DATASET EXCERPT –

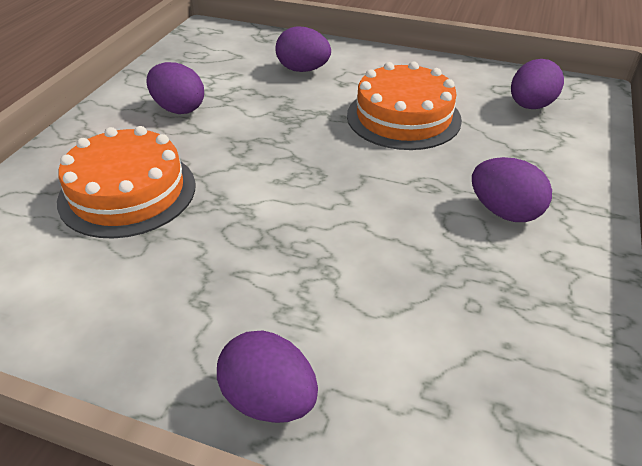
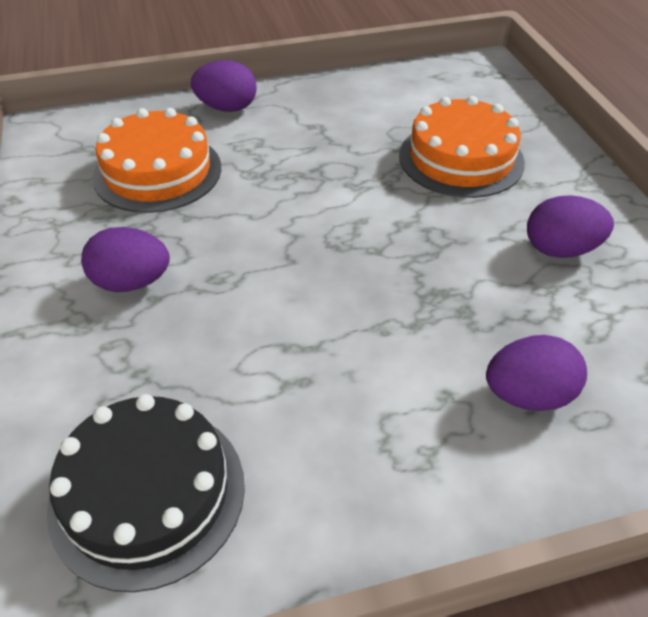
camera: 145 degrees right, 5 degrees up
(403, 117) = (312, 367): orange cake -> orange cake (157, 172)
(530, 106) = (147, 494): purple egg -> black cake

WHAT TO PRODUCE – Reproduce every line above as written, skipping pictures.

ANSWER TO THIS PROBLEM –
camera: 145 degrees right, 5 degrees up
(403, 117) = (312, 367): orange cake -> orange cake (157, 172)
(530, 106) = (147, 494): purple egg -> black cake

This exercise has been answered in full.